_DATASET SECTION_:
================

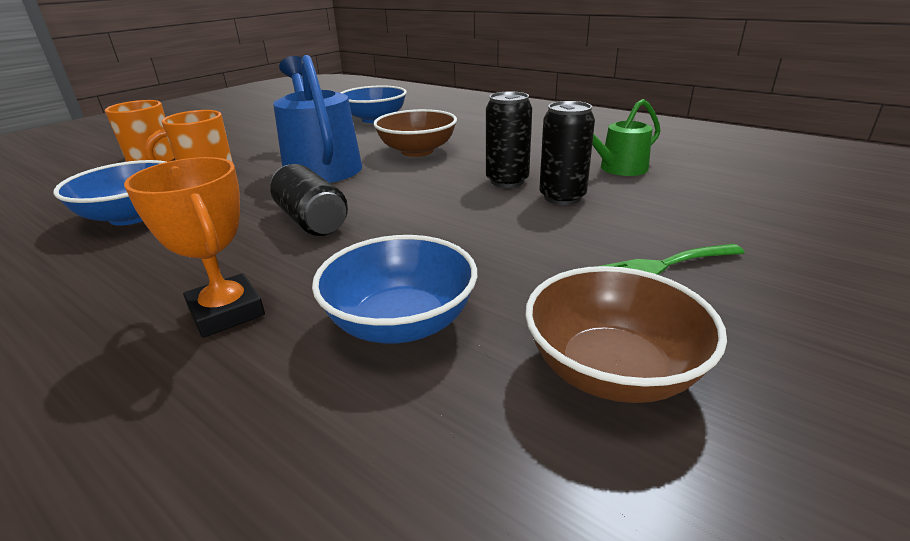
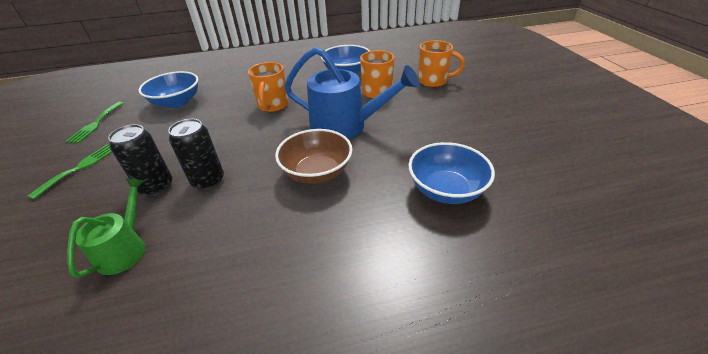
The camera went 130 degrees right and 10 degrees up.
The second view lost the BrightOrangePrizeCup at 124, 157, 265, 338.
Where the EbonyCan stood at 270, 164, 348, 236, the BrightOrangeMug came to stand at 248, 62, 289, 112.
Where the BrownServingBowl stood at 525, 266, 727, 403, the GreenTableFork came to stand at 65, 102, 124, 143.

================

_TASK GOAL_: Retype each line above precisely, please. Skip anything that is a picture.

_ANSWER SPACE_:
The camera went 130 degrees right and 10 degrees up.
The second view lost the BrightOrangePrizeCup at 124, 157, 265, 338.
Where the EbonyCan stood at 270, 164, 348, 236, the BrightOrangeMug came to stand at 248, 62, 289, 112.
Where the BrownServingBowl stood at 525, 266, 727, 403, the GreenTableFork came to stand at 65, 102, 124, 143.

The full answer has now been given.